YOUR ASSIGNMENT – Sort through the listing below and keep each line with the word "strawberry". Copy those.

TASK INPUT –
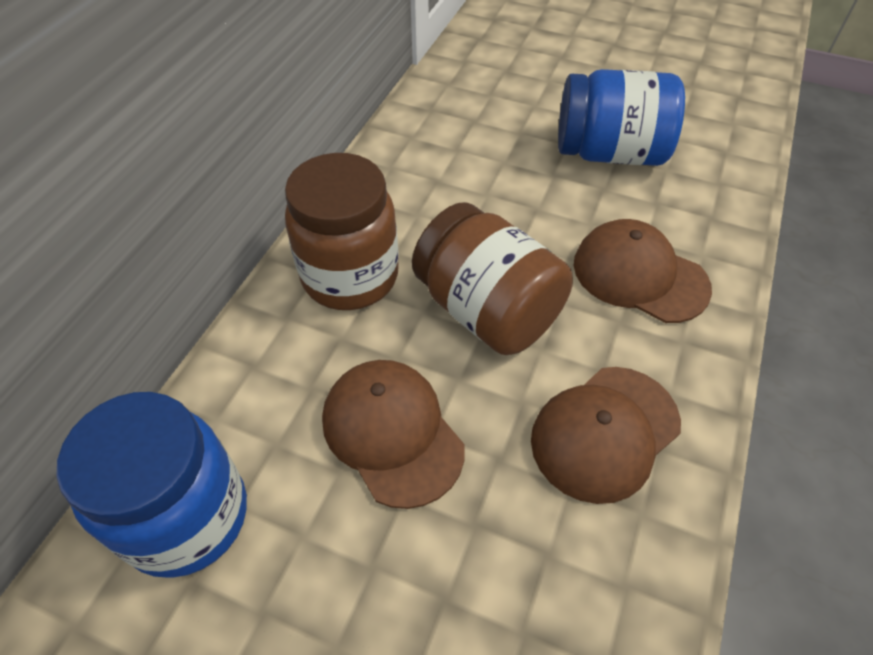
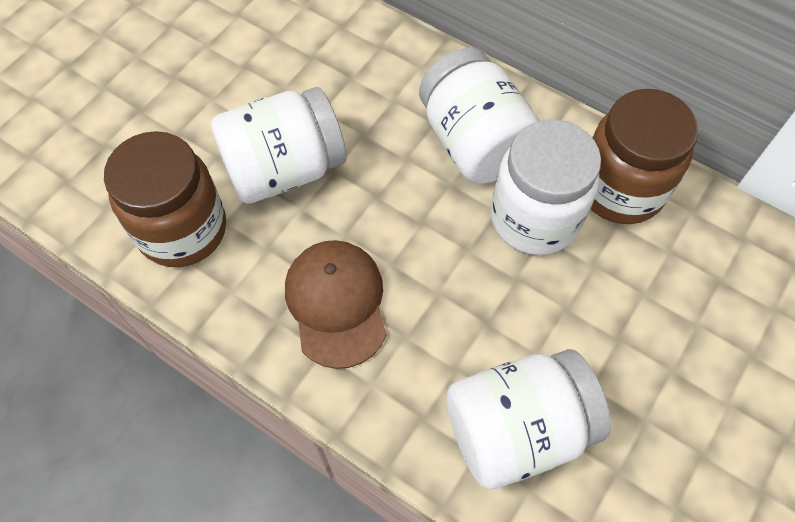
blue jar: 2 -> 0
brown cap: 3 -> 1
white jar: 0 -> 4

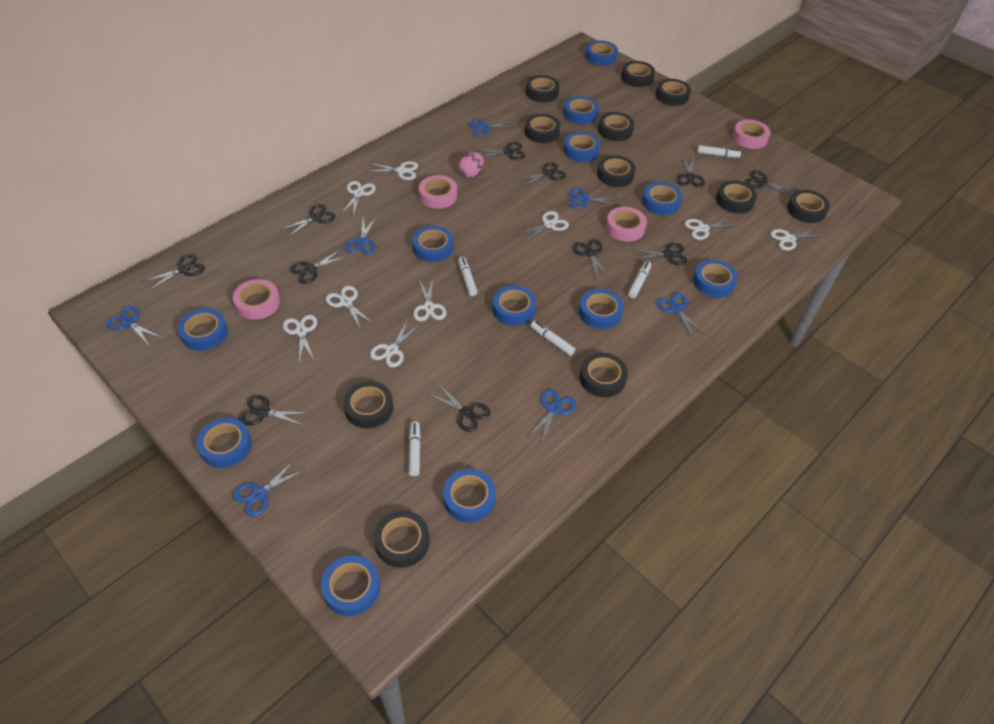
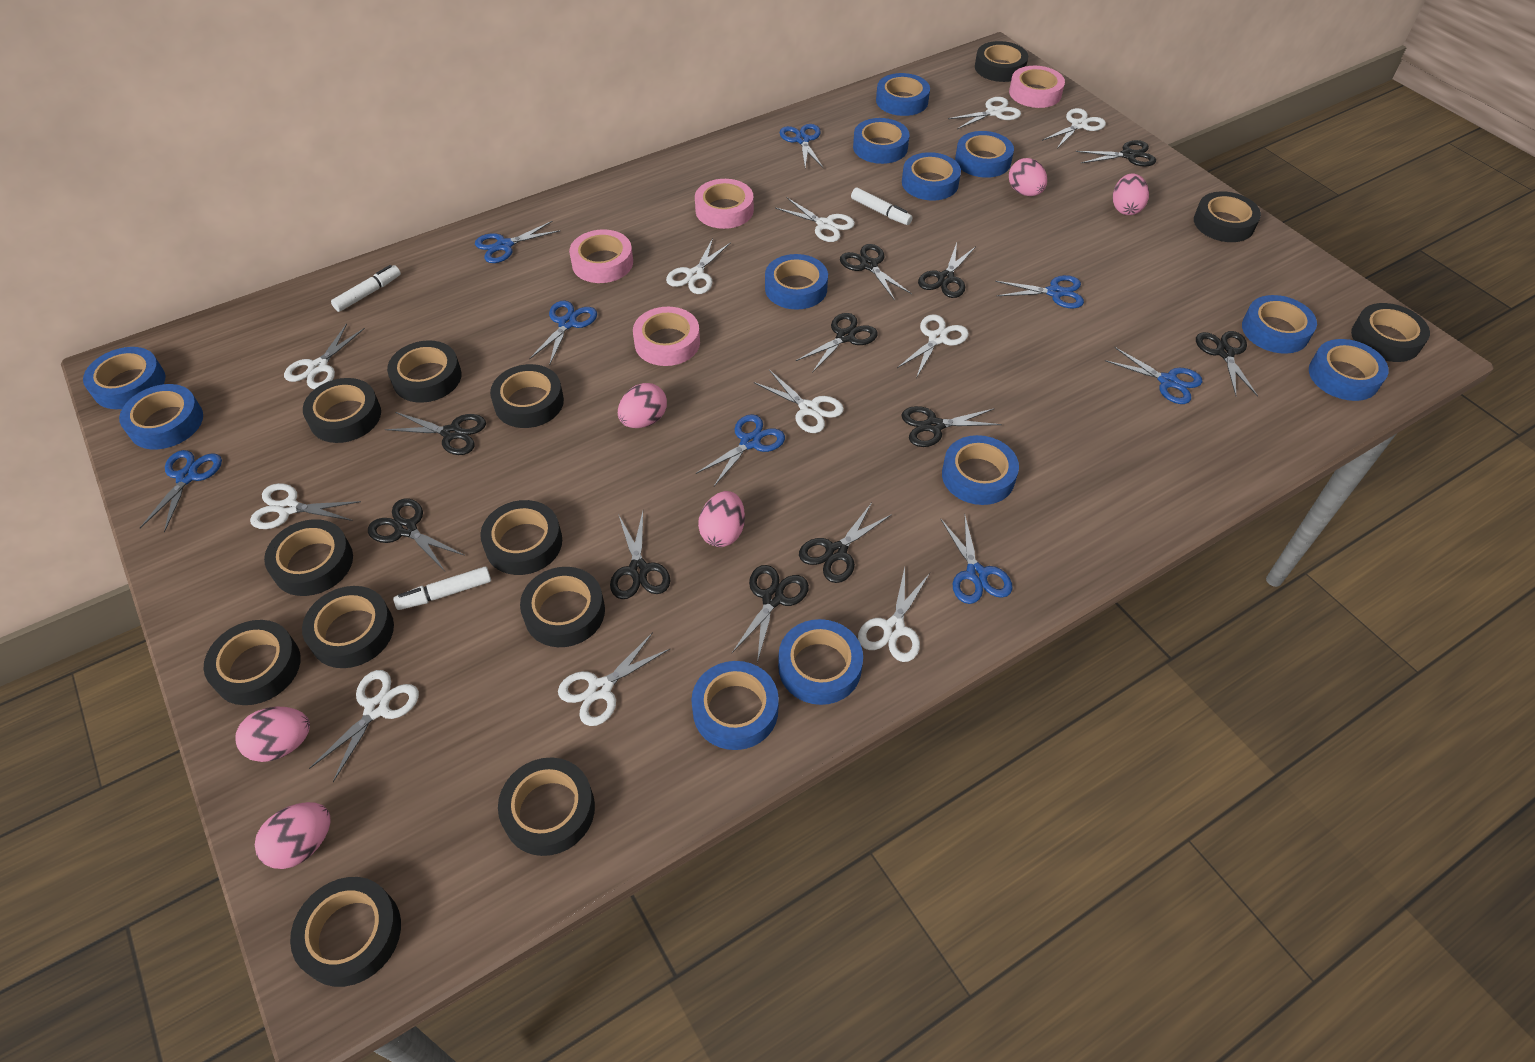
black tape: 11 -> 13
blue scissors: 7 -> 8
pink egg: 1 -> 6
white marker: 5 -> 3
white scissors: 9 -> 11

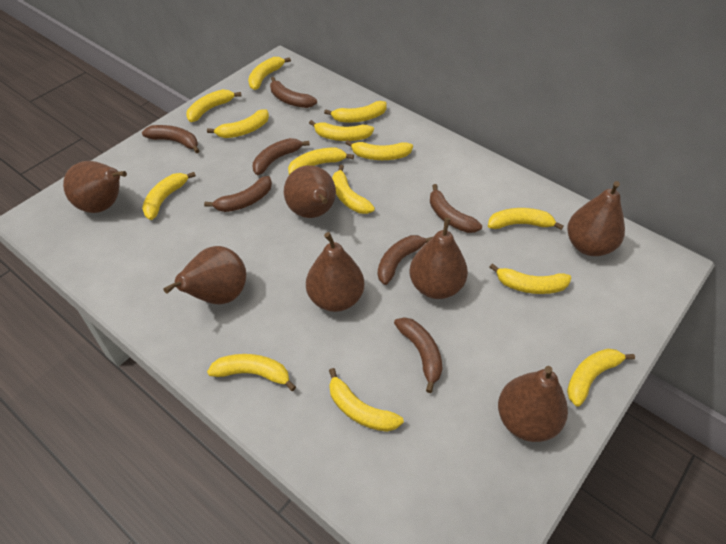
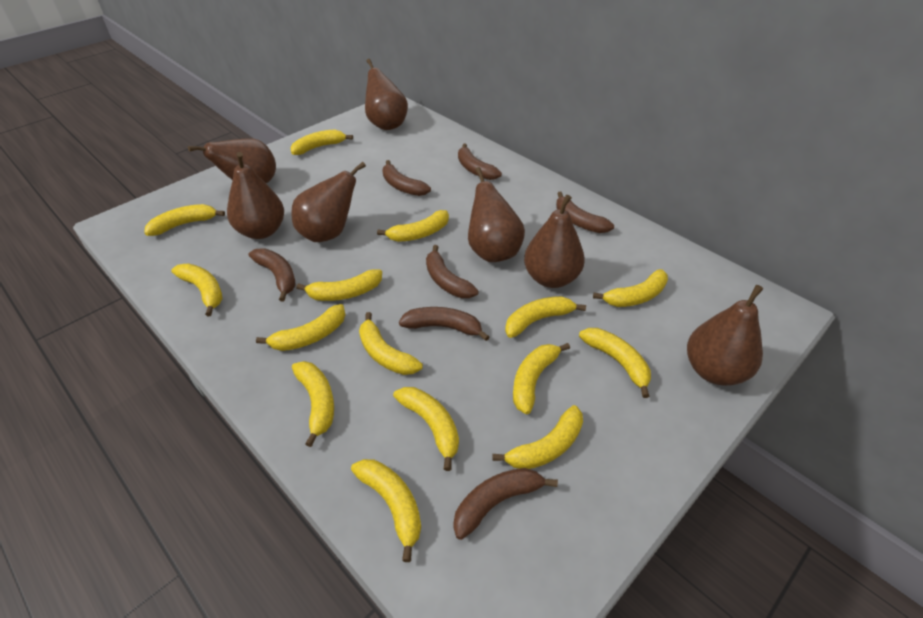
yellow banana: 14 -> 15

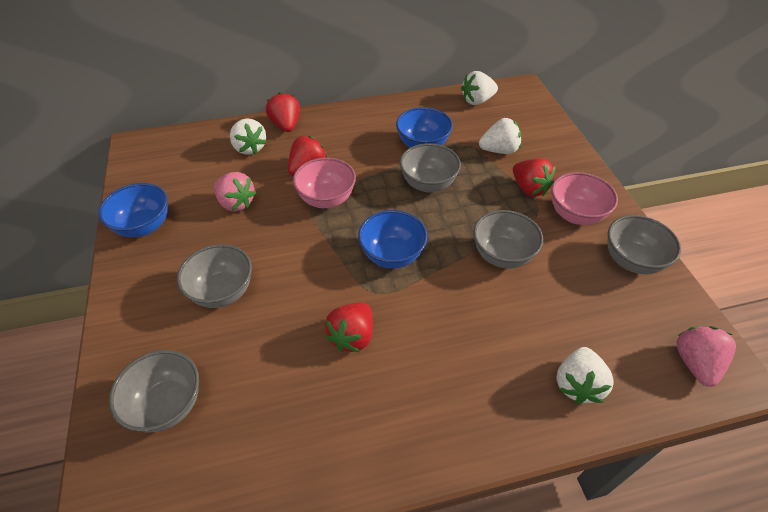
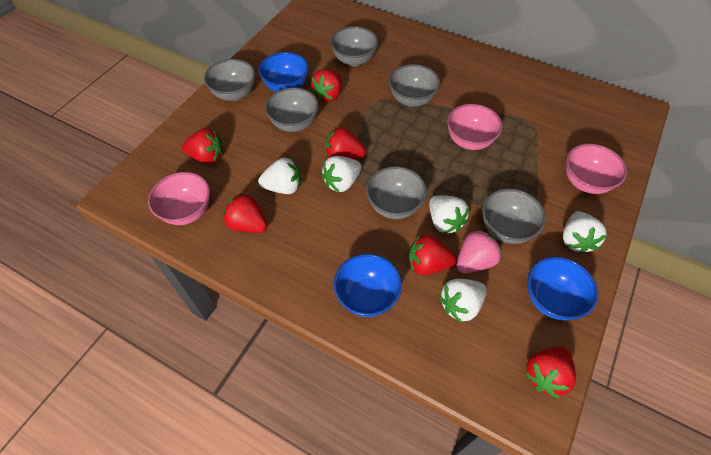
grey bowl: 5 -> 6
pink bowl: 2 -> 3
pink strawberry: 2 -> 1
red strawberry: 4 -> 6
white strawberry: 4 -> 5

WORKED SOLUTION –
pink strawberry: 2 -> 1
red strawberry: 4 -> 6
white strawberry: 4 -> 5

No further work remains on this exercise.